— Source material —
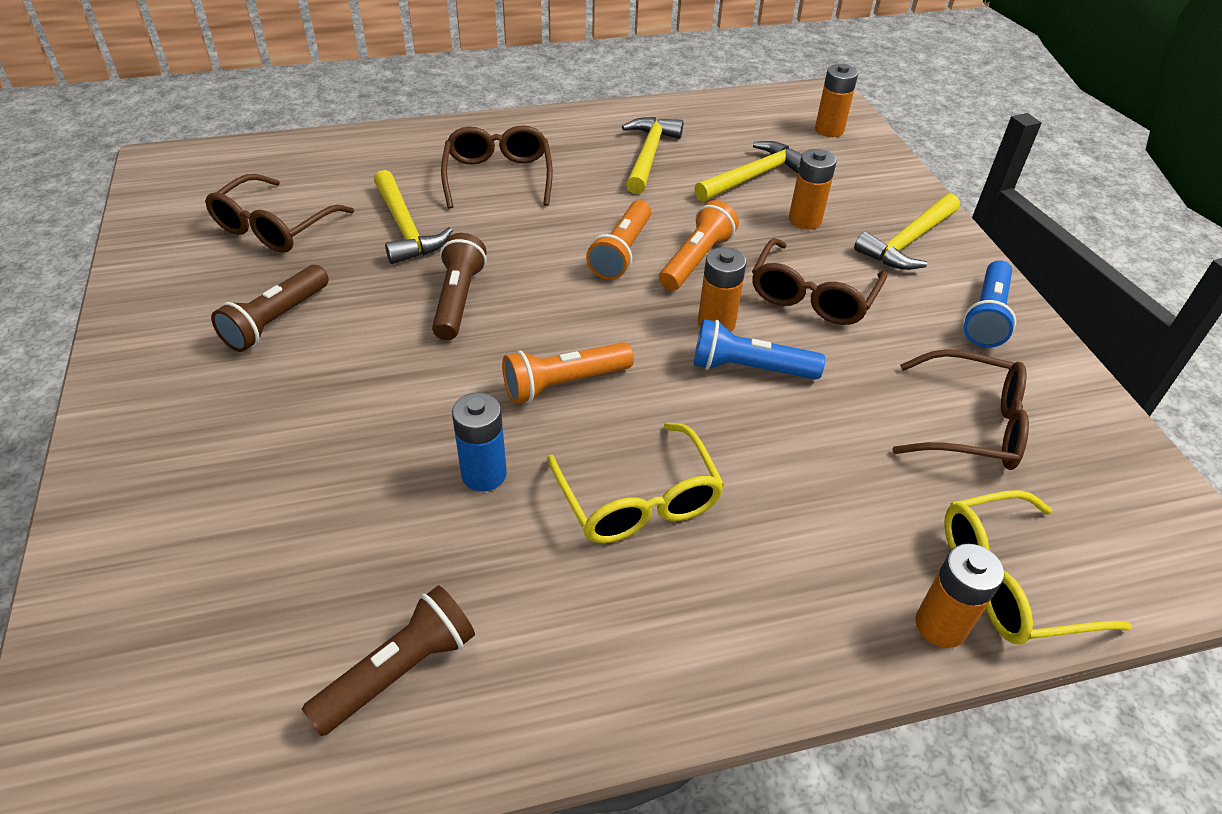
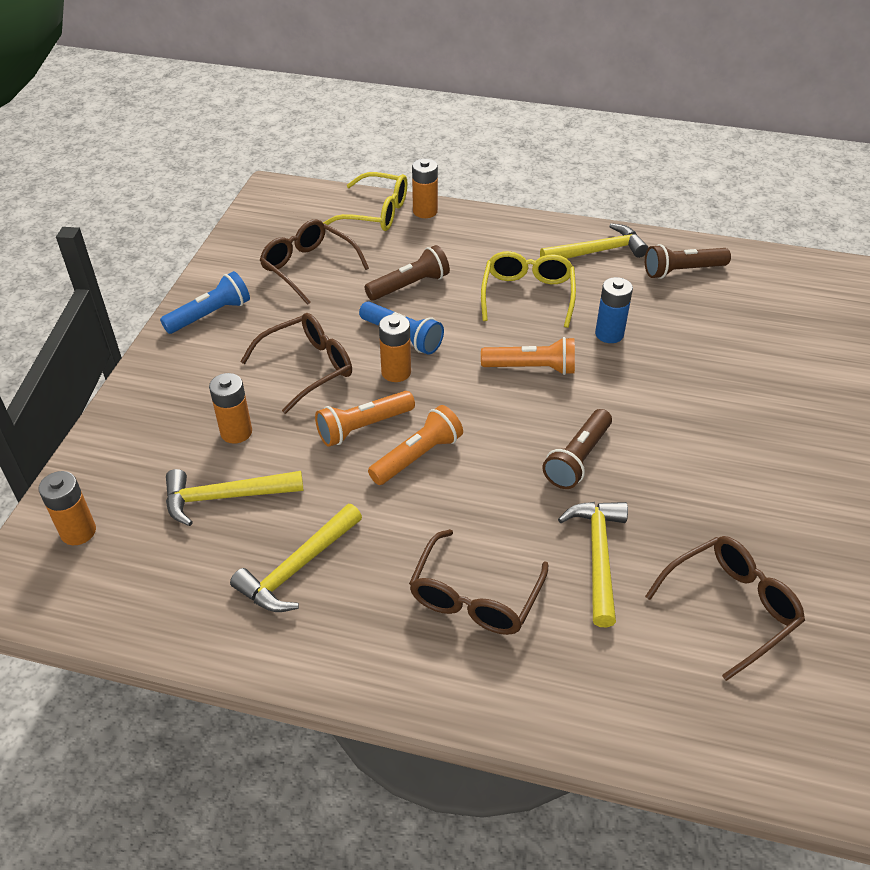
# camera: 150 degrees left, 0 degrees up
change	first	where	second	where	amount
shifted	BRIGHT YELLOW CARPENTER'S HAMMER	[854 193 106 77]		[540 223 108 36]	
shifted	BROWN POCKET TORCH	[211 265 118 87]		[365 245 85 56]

— The task —
Where a picture appears in the material above, skip it, and print the rest exactly.

— Exercise answer —
# camera: 150 degrees left, 0 degrees up
change	first	where	second	where	amount
shifted	BRIGHT YELLOW CARPENTER'S HAMMER	[854 193 106 77]		[540 223 108 36]	
shifted	BROWN POCKET TORCH	[211 265 118 87]		[365 245 85 56]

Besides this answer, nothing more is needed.